• Work request: Please retype the records below exactly, omitting any images.

(Data provided begins)

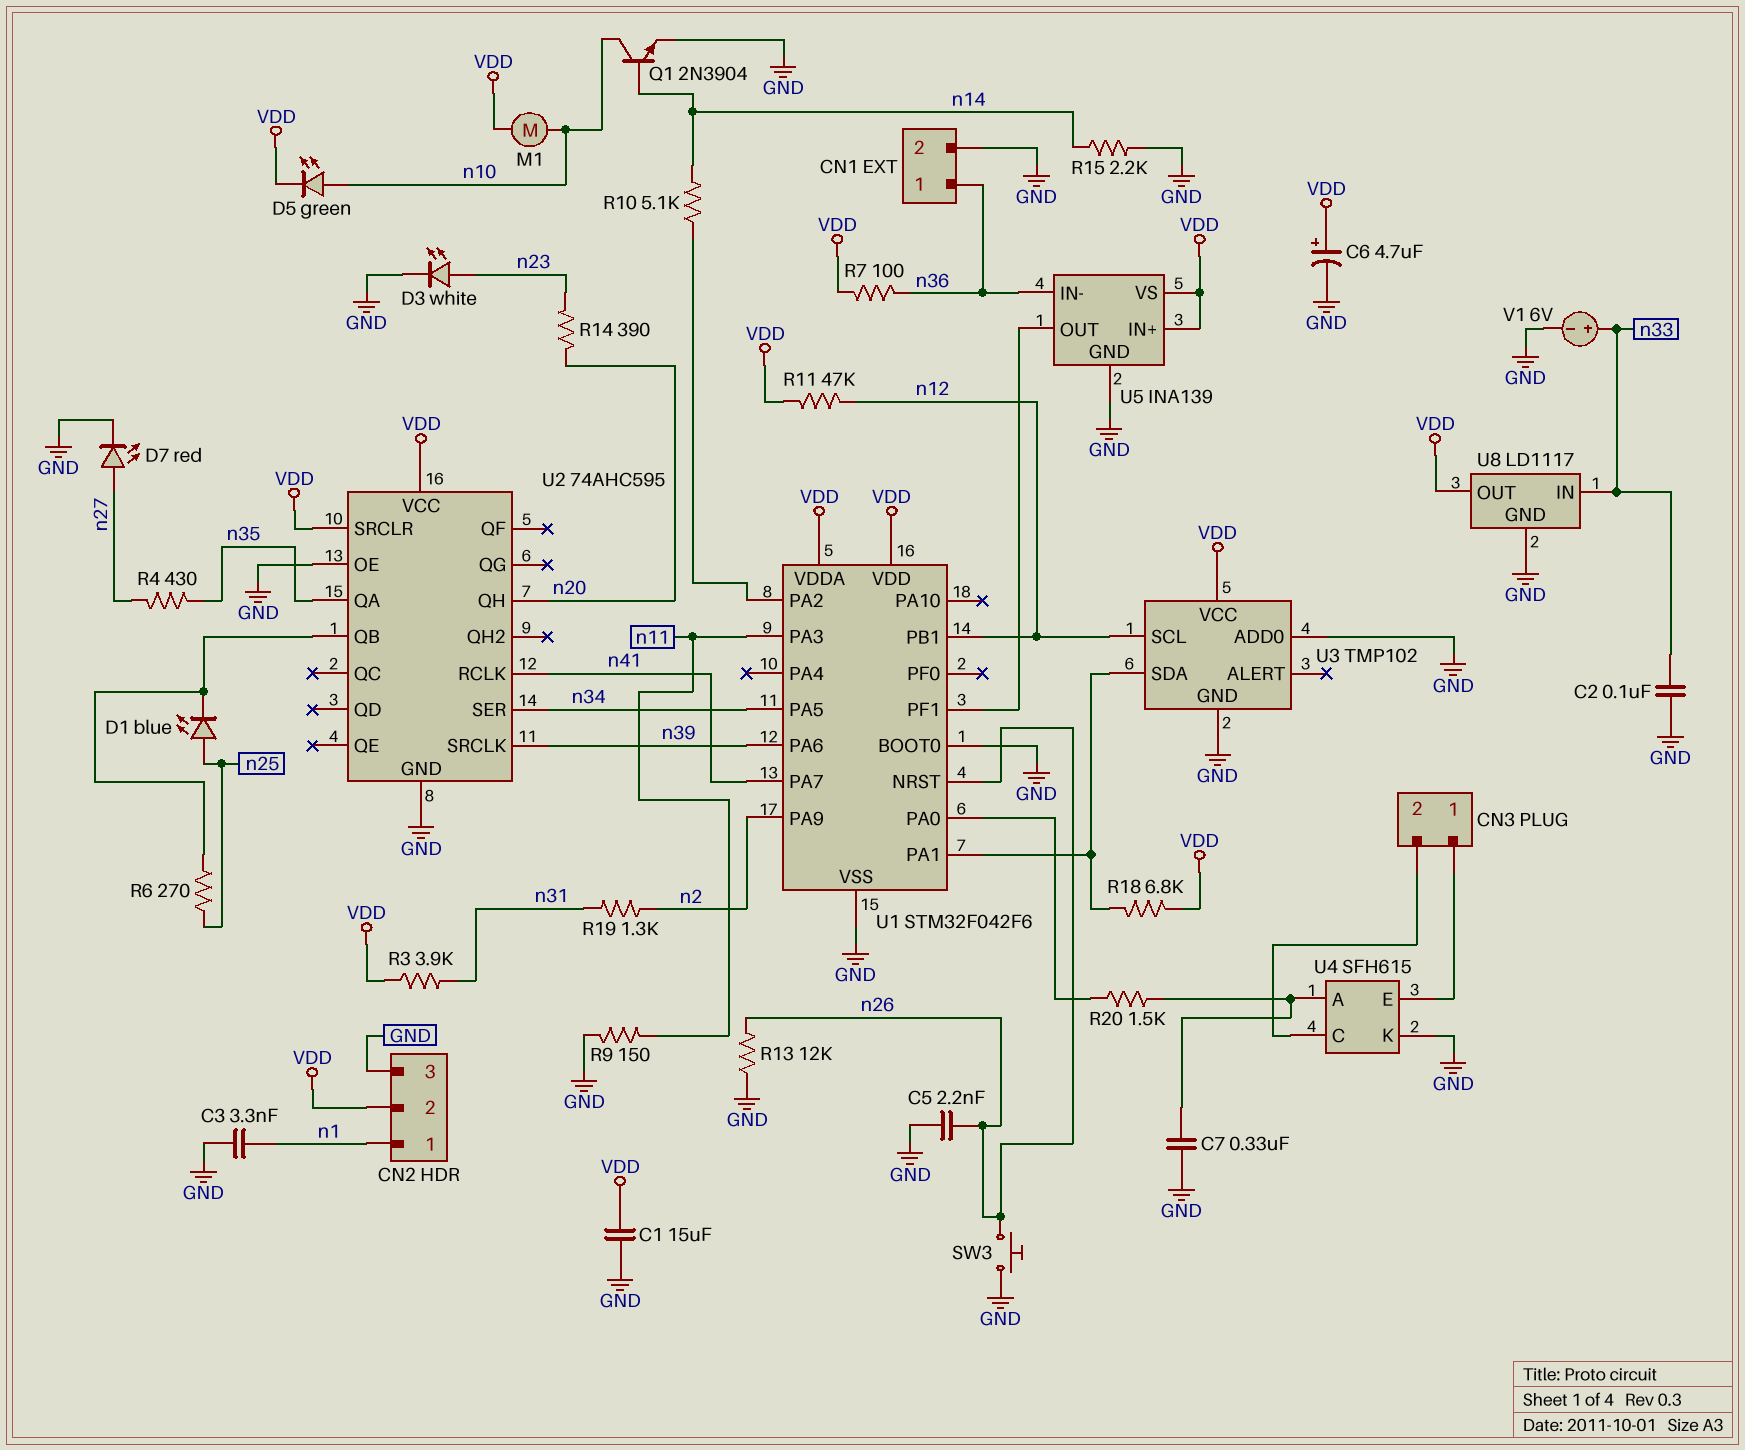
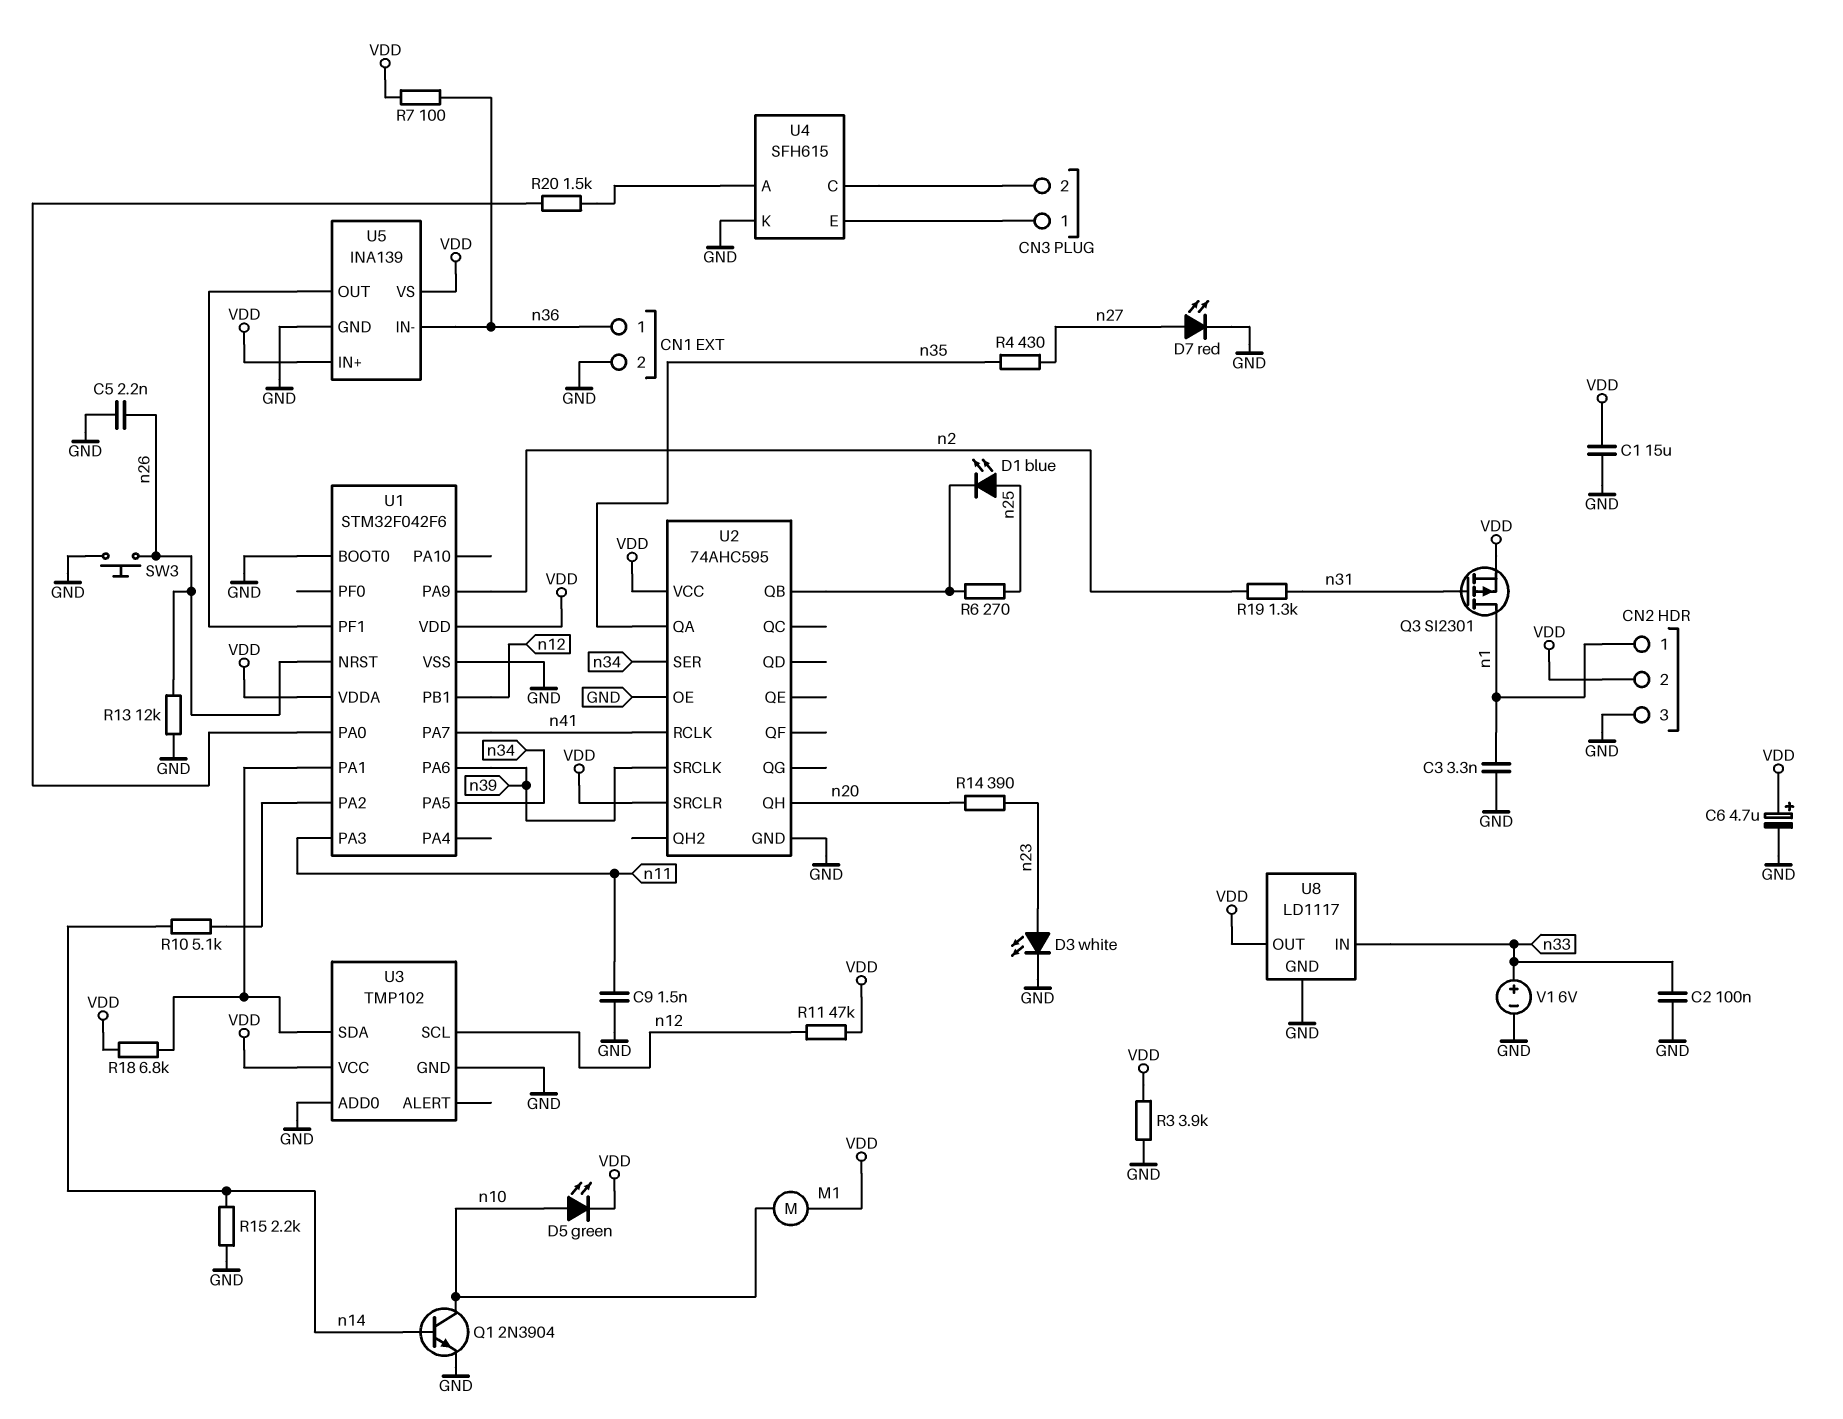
C7: 330nF (GND, U4/A) -> none
C9: none -> 1.5nF (GND, n11)
Q3: none -> PMOS SI2301 (G n31, D n1, S VDD)
R3: 3.9k (VDD, n31) -> 3.9k (GND, VDD)
R9: 150 (GND, n11) -> none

(Data provided ends)

• Your solution:
C7: 330nF (GND, U4/A) -> none
C9: none -> 1.5nF (GND, n11)
Q3: none -> PMOS SI2301 (G n31, D n1, S VDD)
R3: 3.9k (VDD, n31) -> 3.9k (GND, VDD)
R9: 150 (GND, n11) -> none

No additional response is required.